### REQUIRED ACTION
Give as output the line that contains "camera: 30 degrees right, 0 degrees up", followed by every remaining line of the entries, unchanged and with nothing added.

### TASK INPUTS
------------------------------------
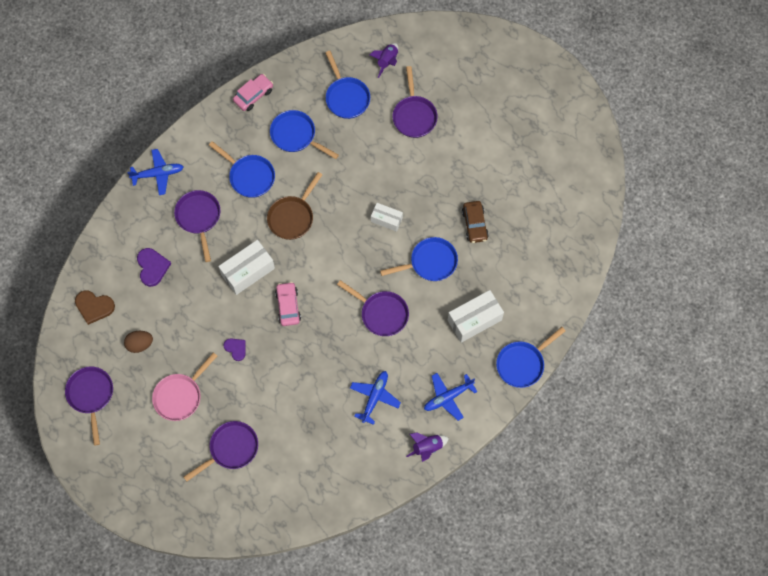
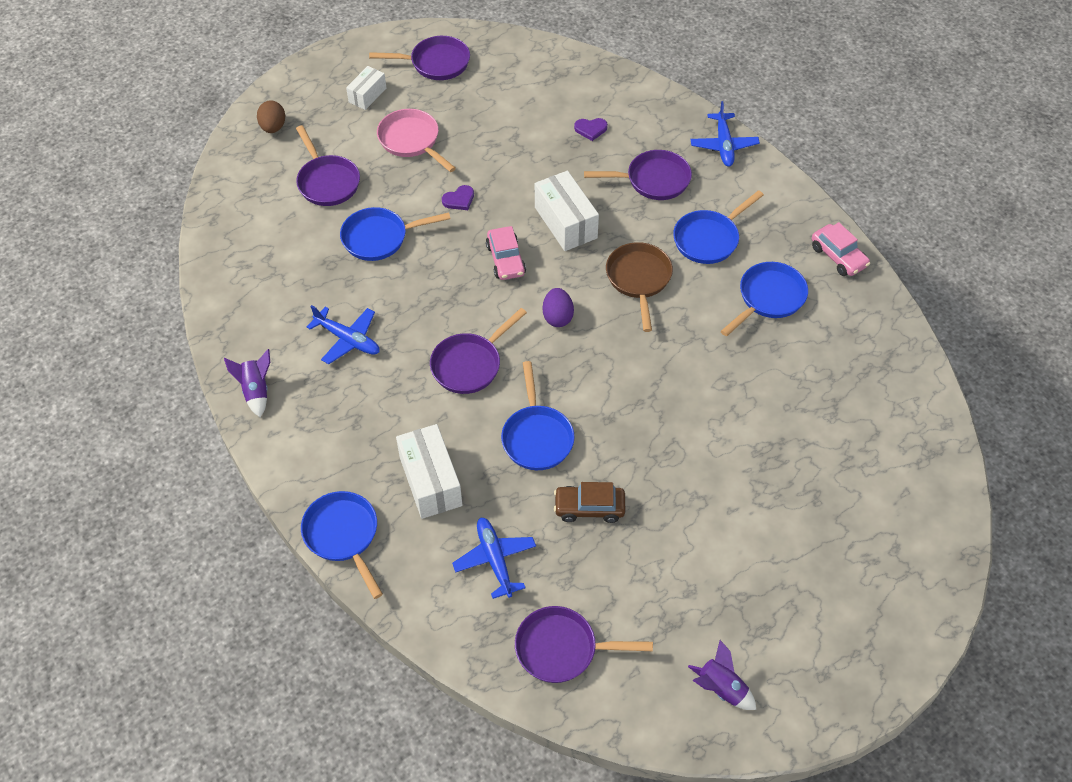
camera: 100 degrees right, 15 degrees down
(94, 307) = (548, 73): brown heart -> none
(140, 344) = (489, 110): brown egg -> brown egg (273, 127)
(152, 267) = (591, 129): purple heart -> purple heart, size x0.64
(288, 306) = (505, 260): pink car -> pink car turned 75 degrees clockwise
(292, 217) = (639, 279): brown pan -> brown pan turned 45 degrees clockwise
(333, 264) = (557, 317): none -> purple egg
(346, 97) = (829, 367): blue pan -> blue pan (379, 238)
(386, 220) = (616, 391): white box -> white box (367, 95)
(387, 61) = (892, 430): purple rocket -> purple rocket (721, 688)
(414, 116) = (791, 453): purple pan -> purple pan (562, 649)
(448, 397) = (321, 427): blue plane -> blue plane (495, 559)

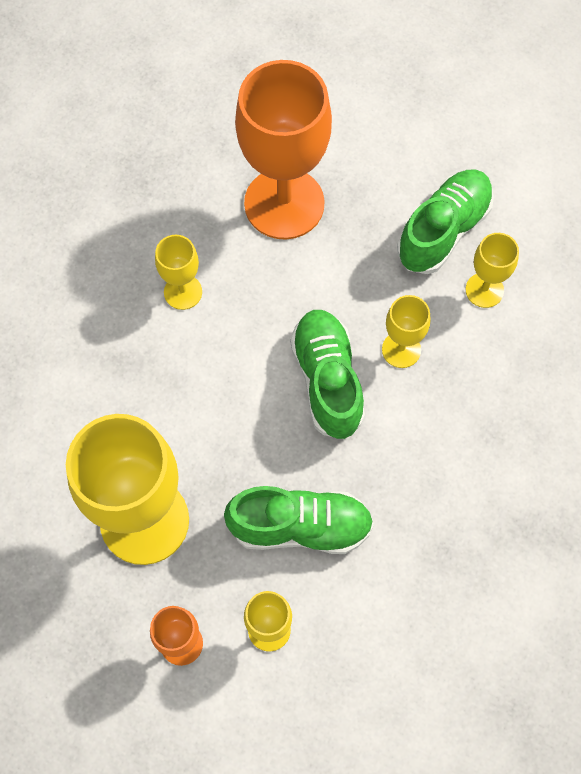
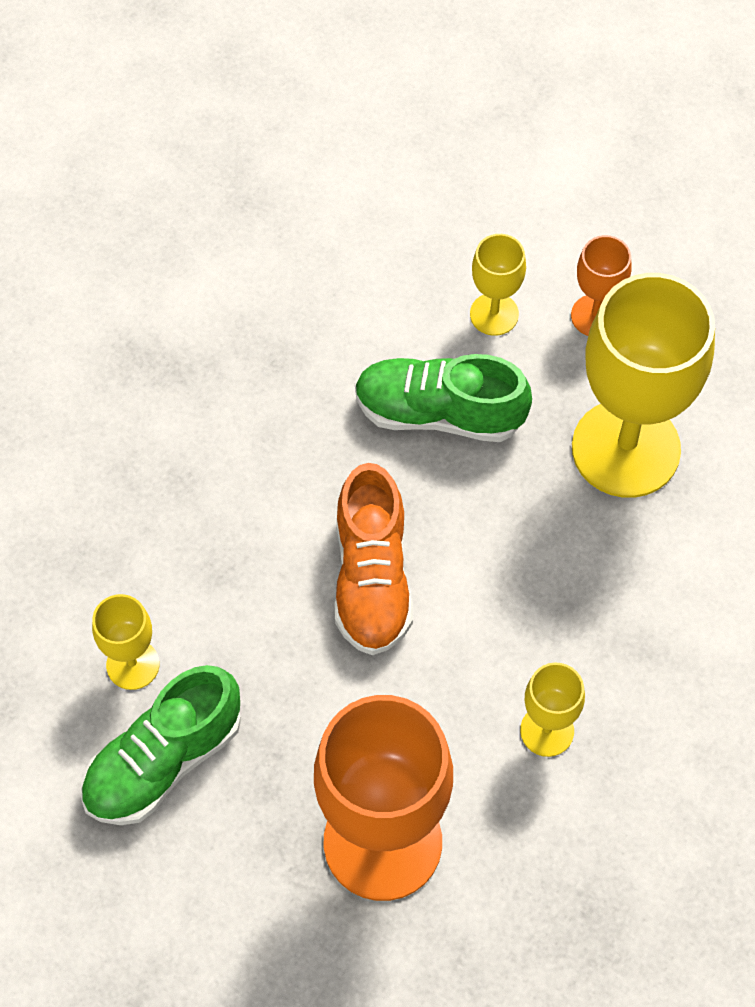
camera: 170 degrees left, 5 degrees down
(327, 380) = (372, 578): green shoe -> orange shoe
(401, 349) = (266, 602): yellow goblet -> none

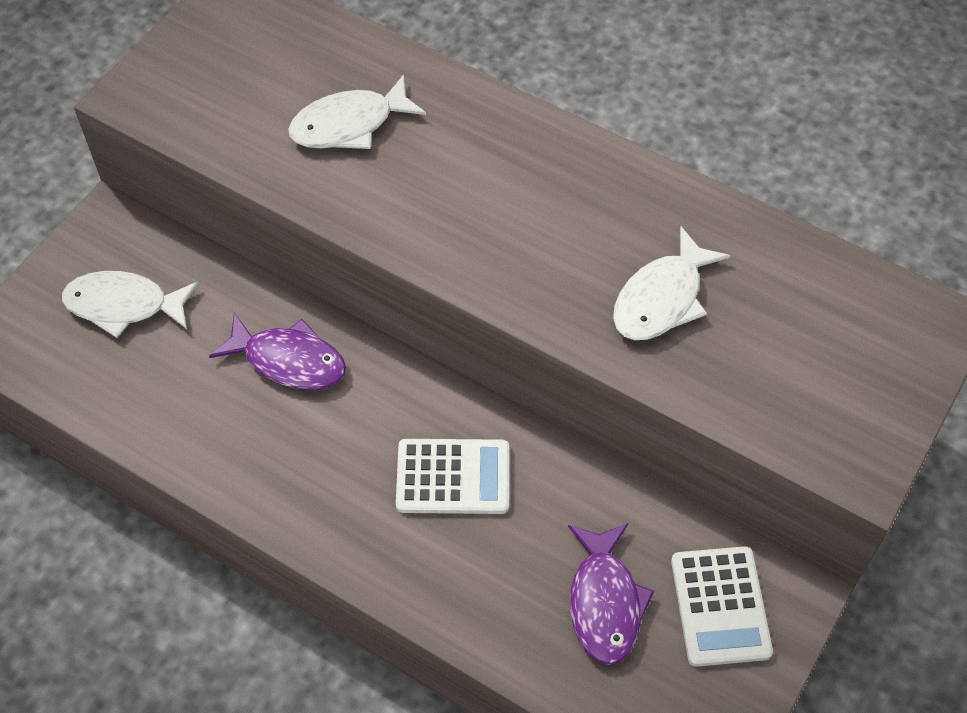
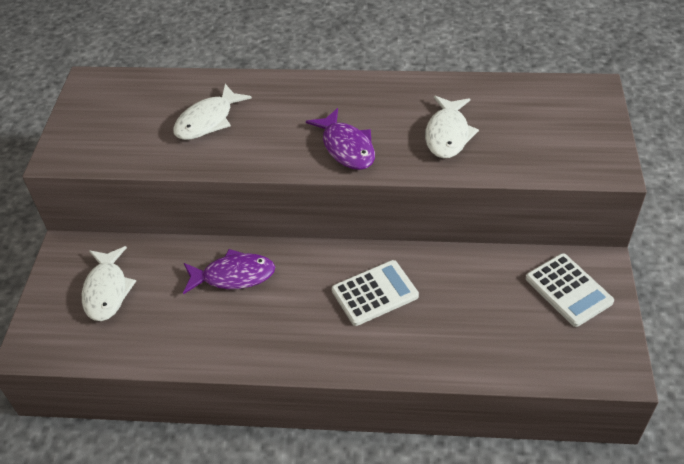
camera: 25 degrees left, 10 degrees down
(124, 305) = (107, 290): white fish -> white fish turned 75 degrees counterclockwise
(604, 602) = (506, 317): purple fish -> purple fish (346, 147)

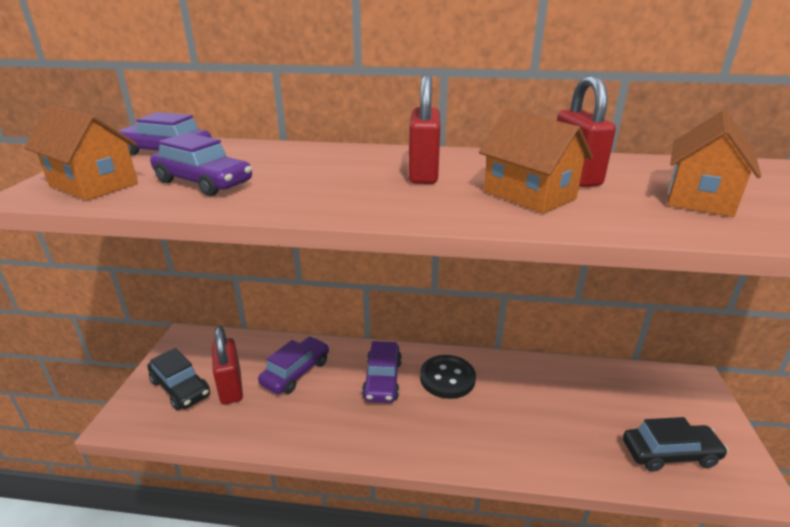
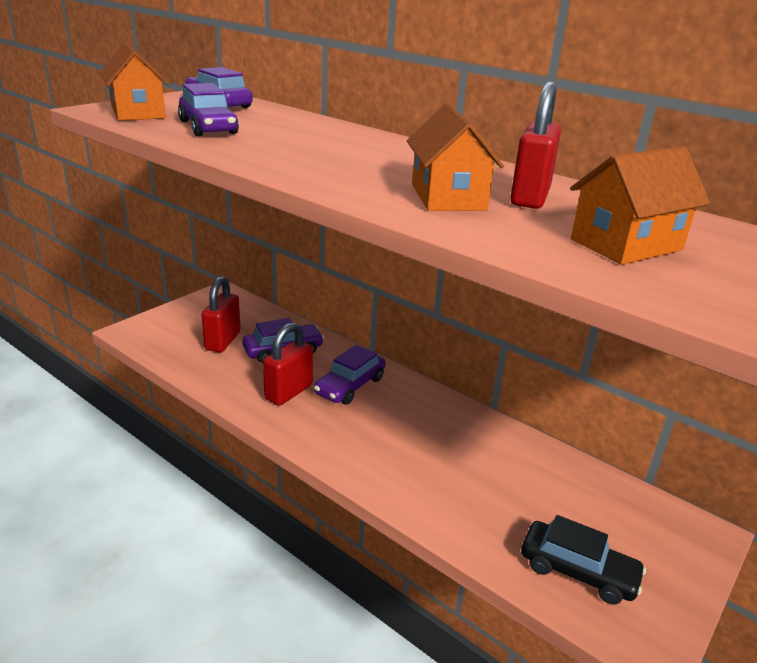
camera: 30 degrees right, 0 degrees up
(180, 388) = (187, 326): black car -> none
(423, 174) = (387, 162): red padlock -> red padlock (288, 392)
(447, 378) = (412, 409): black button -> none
------------------------------------
### WRITTEN SOLUTION
camera: 30 degrees right, 0 degrees up
(180, 388) = (187, 326): black car -> none
(423, 174) = (387, 162): red padlock -> red padlock (288, 392)
(447, 378) = (412, 409): black button -> none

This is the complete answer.